=== Data ===
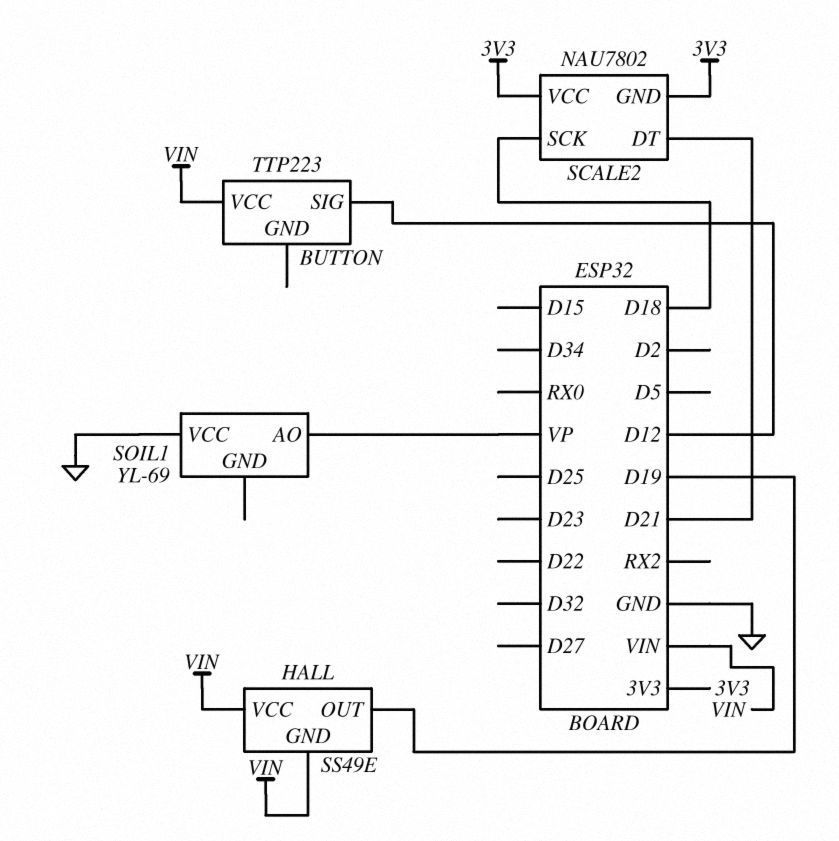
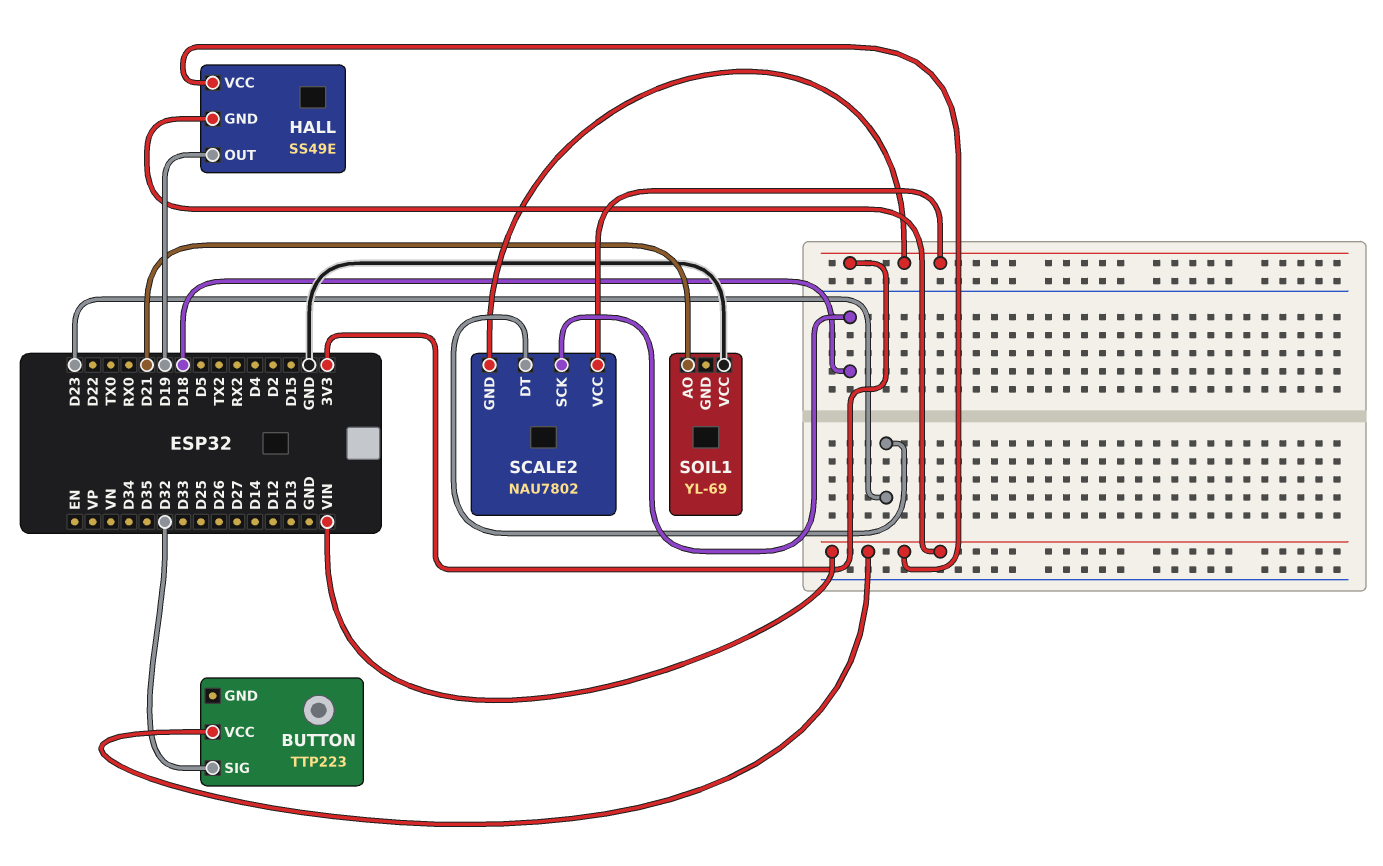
BUTTON pin SIG: D12 -> D32
SCALE2 pin DT: D21 -> D23
SOIL1 pin AO: VP -> D21

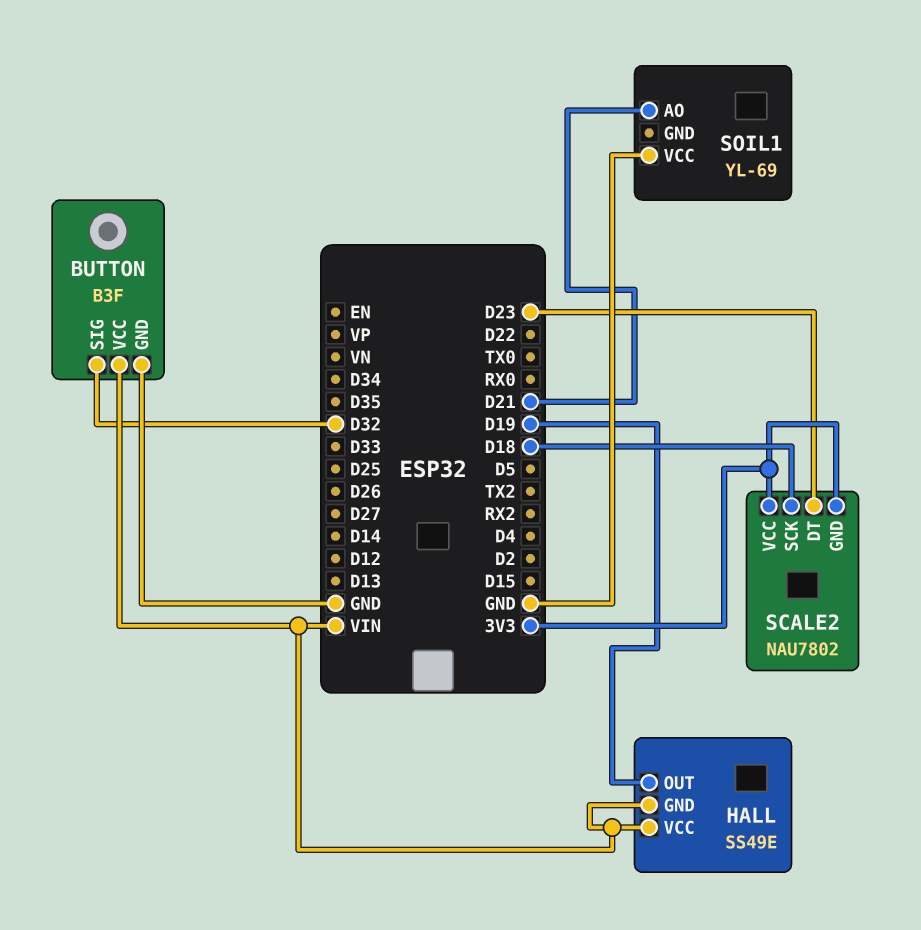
BUTTON: TTP223 -> B3F
BUTTON pin GND: none -> GND

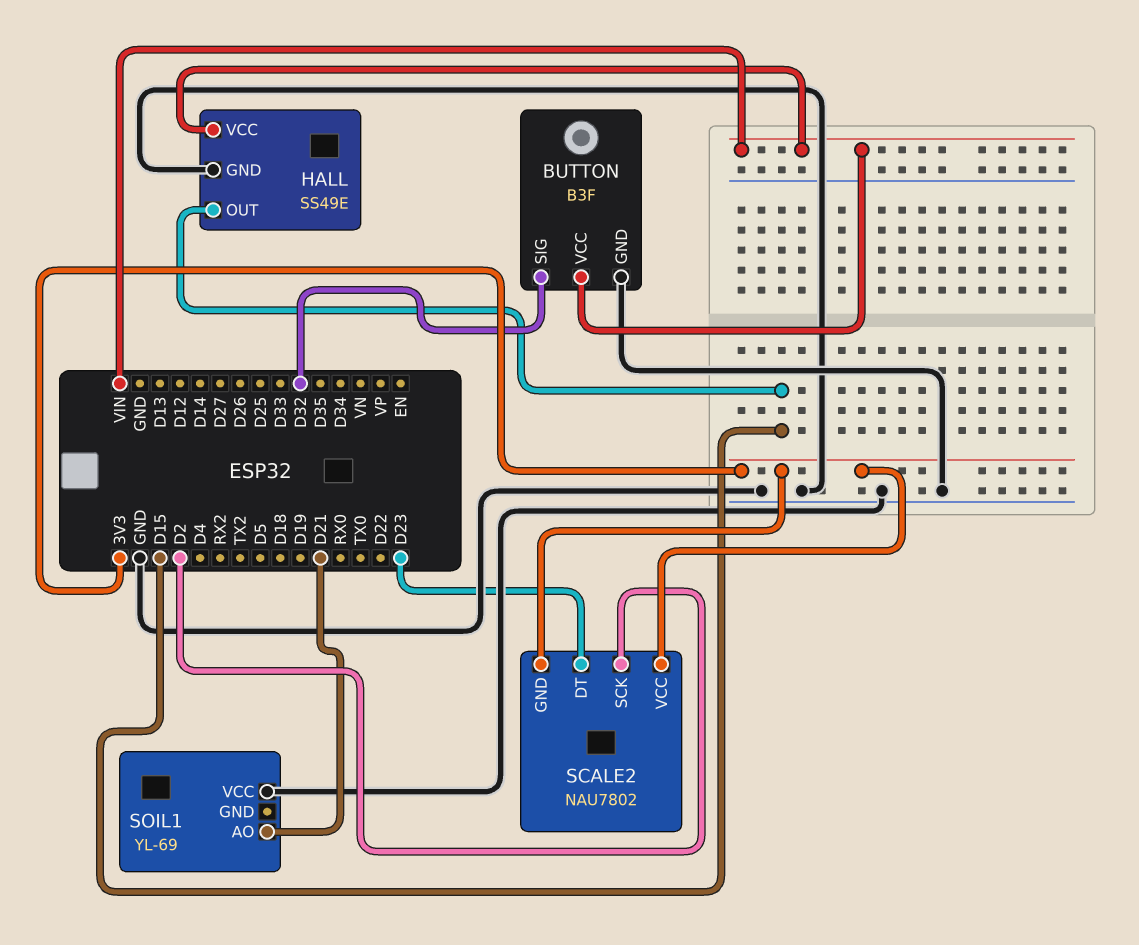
HALL pin GND: VIN -> GND
HALL pin OUT: D19 -> D15
SCALE2 pin SCK: D18 -> D2

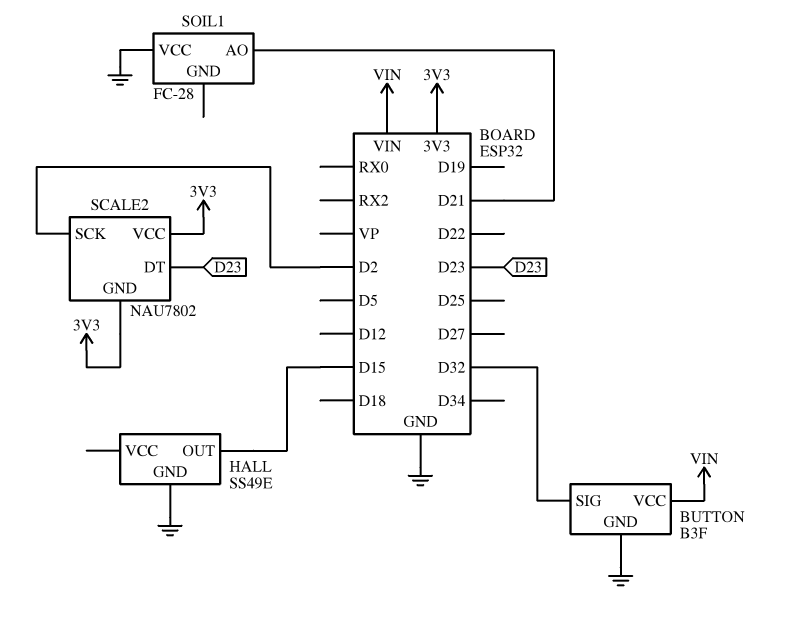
HALL pin VCC: VIN -> none
SOIL1: YL-69 -> FC-28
===
• [What is expected]: Line by line, count how many lines of the entries contain the word "none", and give only that number.

• [Written reply]: 2